[Spatial relationship lines]
———

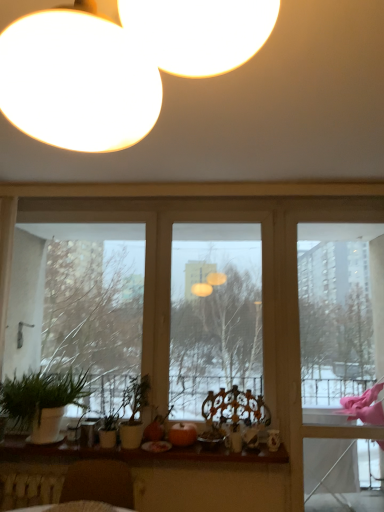
Question: Considering the relative positions of wooden at lower center and pink fabric at right in the image provided, is wooden at lower center to the left or to the right of pink fabric at right?

Choices:
 (A) left
 (B) right

Answer: (A)

Question: From the image's perspective, relative to pink fabric at right, is wooden at lower center above or below?

Choices:
 (A) below
 (B) above

Answer: (A)

Question: Which is nearer to the wooden at lower center?

Choices:
 (A) pink fabric at right
 (B) green matte plant at lower left
 (C) brown leather swivel chair at lower left
 (D) green matte plant at lower left, the 2th houseplant from the right
 (E) green matte plant at center, which ranks as the first houseplant in right-to-left order

Answer: (C)

Question: Considering the real-world distances, which object is farthest from the brown leather swivel chair at lower left?

Choices:
 (A) wooden round table at lower left
 (B) green matte plant at lower left
 (C) green matte plant at center, which ranks as the first houseplant in right-to-left order
 (D) pink fabric at right
 (E) wooden at lower center

Answer: (D)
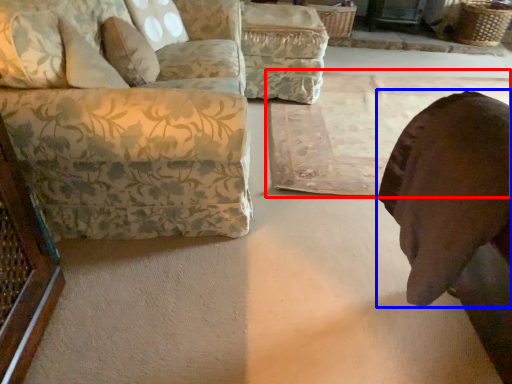
Question: Which of the following is the farthest to the observer, mat (highlighted by a red box) or animal (highlighted by a blue box)?

Choices:
 (A) mat
 (B) animal

Answer: (A)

———

WHAT TO WORK ON. Reproduce all of the lines above word for word, omitting the pictures.

FINAL RESULT.
Question: Considering the relative positions of wooden at lower center and pink fabric at right in the image provided, is wooden at lower center to the left or to the right of pink fabric at right?

Choices:
 (A) left
 (B) right

Answer: (A)

Question: From the image's perspective, relative to pink fabric at right, is wooden at lower center above or below?

Choices:
 (A) below
 (B) above

Answer: (A)

Question: Which is nearer to the wooden at lower center?

Choices:
 (A) pink fabric at right
 (B) green matte plant at lower left
 (C) brown leather swivel chair at lower left
 (D) green matte plant at lower left, the 2th houseplant from the right
 (E) green matte plant at center, which ranks as the first houseplant in right-to-left order

Answer: (C)

Question: Considering the real-world distances, which object is farthest from the brown leather swivel chair at lower left?

Choices:
 (A) wooden round table at lower left
 (B) green matte plant at lower left
 (C) green matte plant at center, which ranks as the first houseplant in right-to-left order
 (D) pink fabric at right
 (E) wooden at lower center

Answer: (D)
Question: Which of the following is the farthest to the observer, mat (highlighted by a red box) or animal (highlighted by a blue box)?

Choices:
 (A) mat
 (B) animal

Answer: (A)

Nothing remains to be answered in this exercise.